DESCRIPTION OF THE TASK:
Copy out the listing that follows, exactly, without its pictures.

INFORMATION SHOWN:
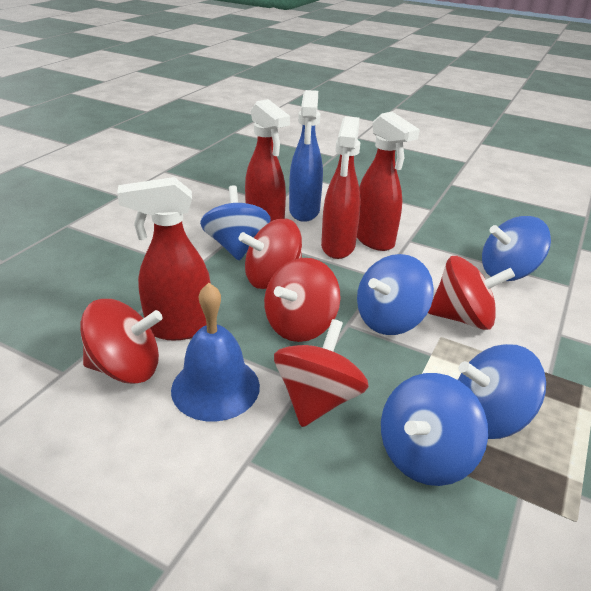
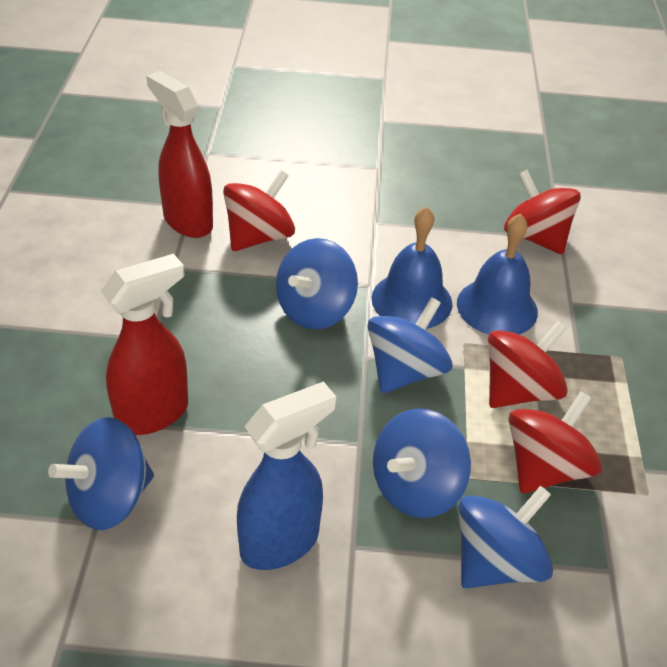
blue bell: 1 -> 2
red spinning top: 5 -> 4
red spray bottle: 4 -> 2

RESULT BELOW:
blue bell: 1 -> 2
red spinning top: 5 -> 4
red spray bottle: 4 -> 2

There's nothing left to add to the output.